# [What is being asked]
Keep the images out while you retype all of the data exactly.

------ Recorded data ------

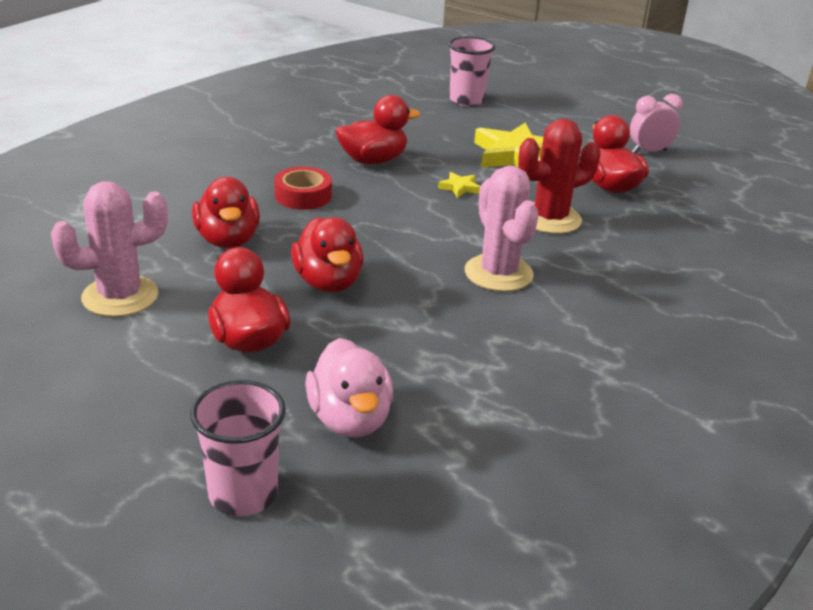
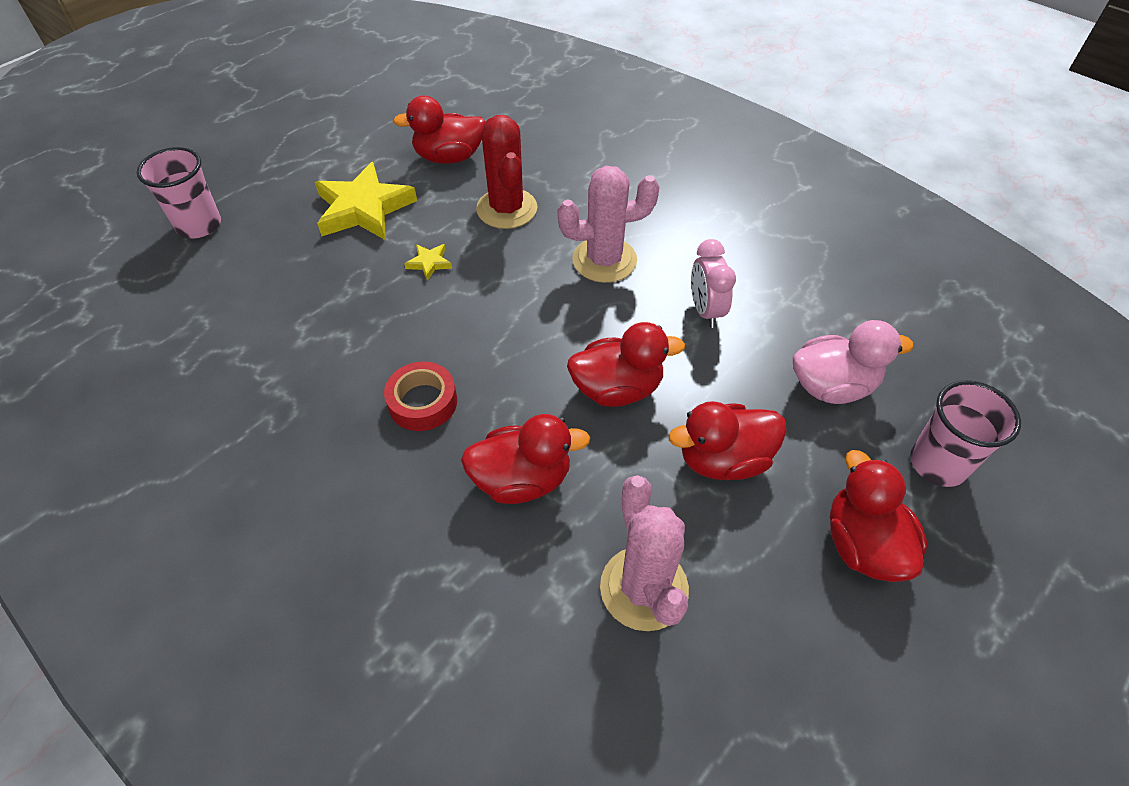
camera: 80 degrees left, 20 degrees up
(373, 160) = (344, 329): red duck -> red duck (862, 544)
(649, 152) = (381, 116): pink clock -> pink clock (705, 311)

------

# [Response to this exercise]
camera: 80 degrees left, 20 degrees up
(373, 160) = (344, 329): red duck -> red duck (862, 544)
(649, 152) = (381, 116): pink clock -> pink clock (705, 311)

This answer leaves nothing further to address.